# Records supplied
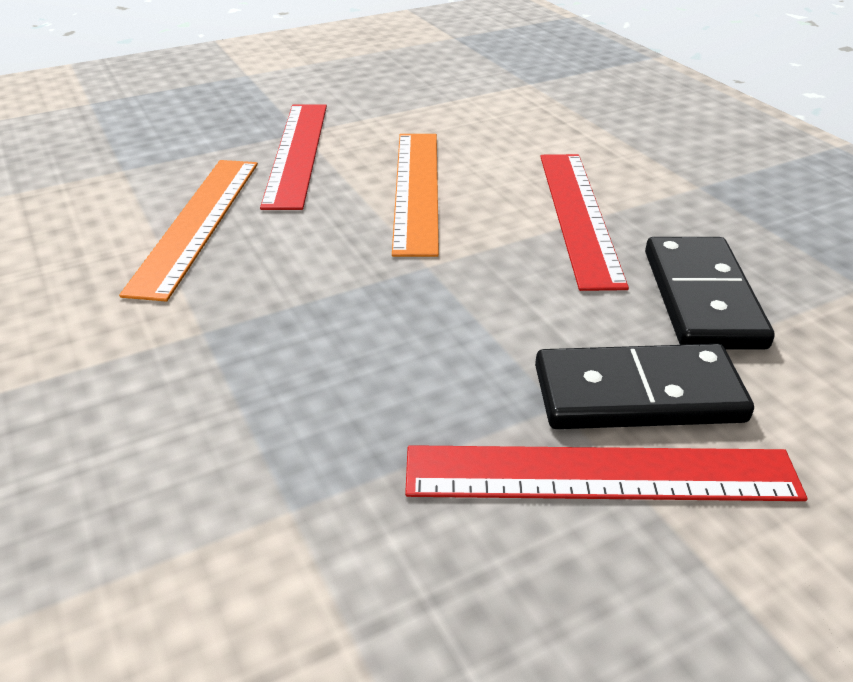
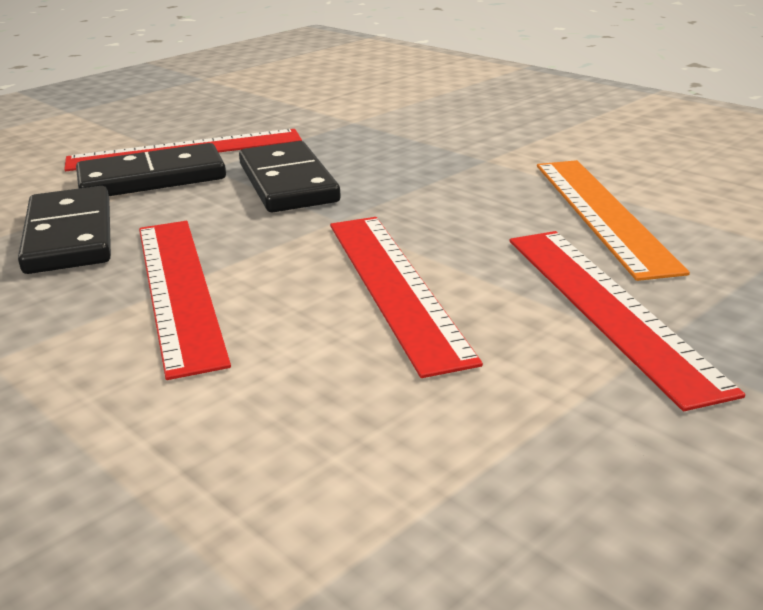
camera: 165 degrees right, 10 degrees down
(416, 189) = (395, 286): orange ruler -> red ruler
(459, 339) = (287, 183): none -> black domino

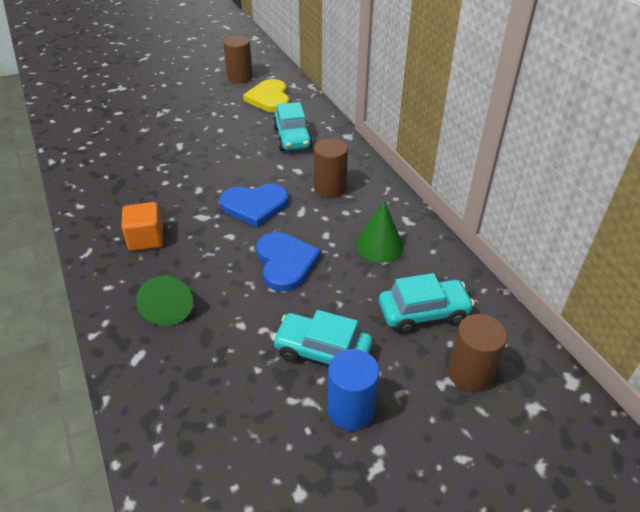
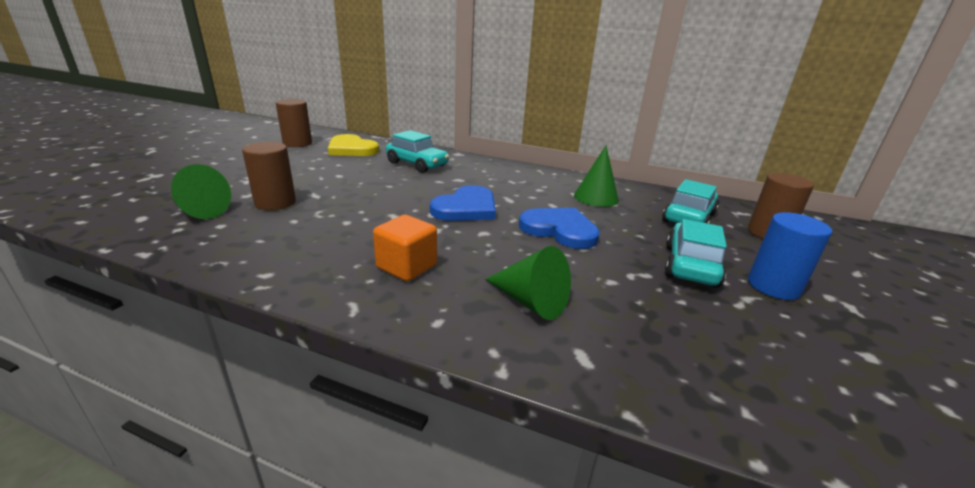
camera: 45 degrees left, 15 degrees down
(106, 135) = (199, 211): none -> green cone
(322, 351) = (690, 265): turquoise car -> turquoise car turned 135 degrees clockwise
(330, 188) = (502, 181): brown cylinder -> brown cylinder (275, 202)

# Exercise goal
The answer is the listing above restated word for word, pictures removed.

# Task response
camera: 165 degrees right, 10 degrees down
(416, 189) = (395, 286): orange ruler -> red ruler
(459, 339) = (287, 183): none -> black domino

camera: 45 degrees left, 15 degrees down
(106, 135) = (199, 211): none -> green cone
(322, 351) = (690, 265): turquoise car -> turquoise car turned 135 degrees clockwise
(330, 188) = (502, 181): brown cylinder -> brown cylinder (275, 202)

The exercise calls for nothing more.